# [TASK ITEM]
Find the line containing "camera: 60 degrees left, 5 degrees down" in the records below. Copy exactly that line and each one after it, ending at the line containing "teddy bear (white) [537,168,577,237]", and nothing more.

### EXERCISE INPUT

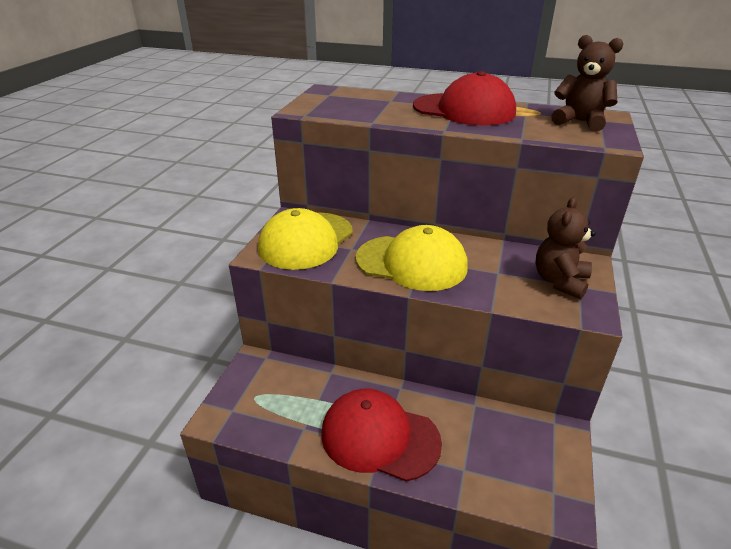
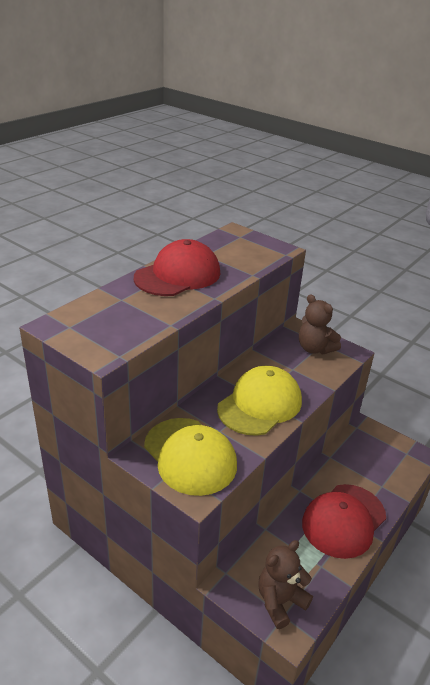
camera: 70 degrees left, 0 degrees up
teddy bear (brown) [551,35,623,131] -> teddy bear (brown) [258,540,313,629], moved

######
### EXERCISE INPUT

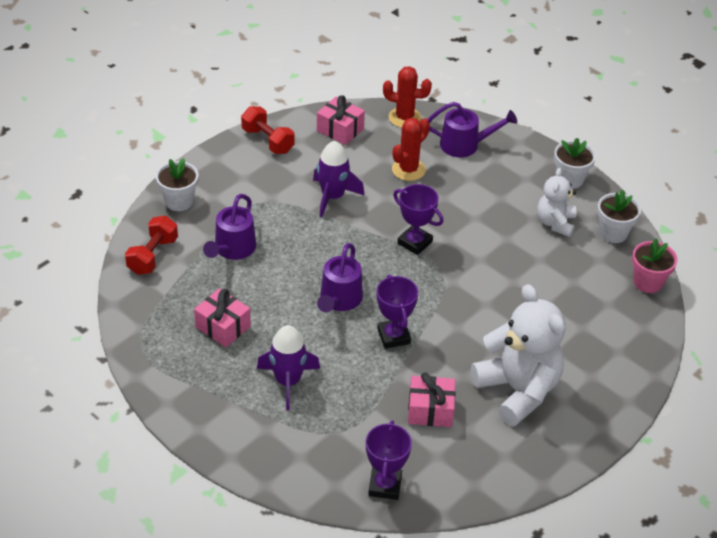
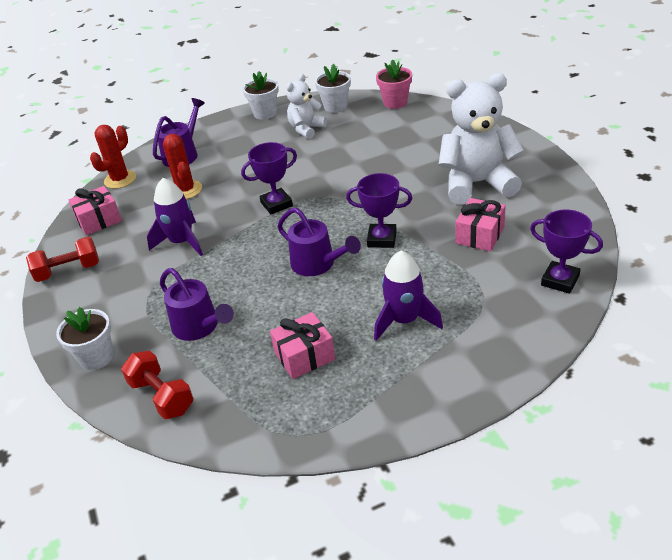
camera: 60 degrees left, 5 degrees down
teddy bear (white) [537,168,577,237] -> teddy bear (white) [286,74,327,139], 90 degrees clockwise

######

# [EXPECTED OUTPUT]
camera: 60 degrees left, 5 degrees down
teddy bear (white) [537,168,577,237] -> teddy bear (white) [286,74,327,139], 90 degrees clockwise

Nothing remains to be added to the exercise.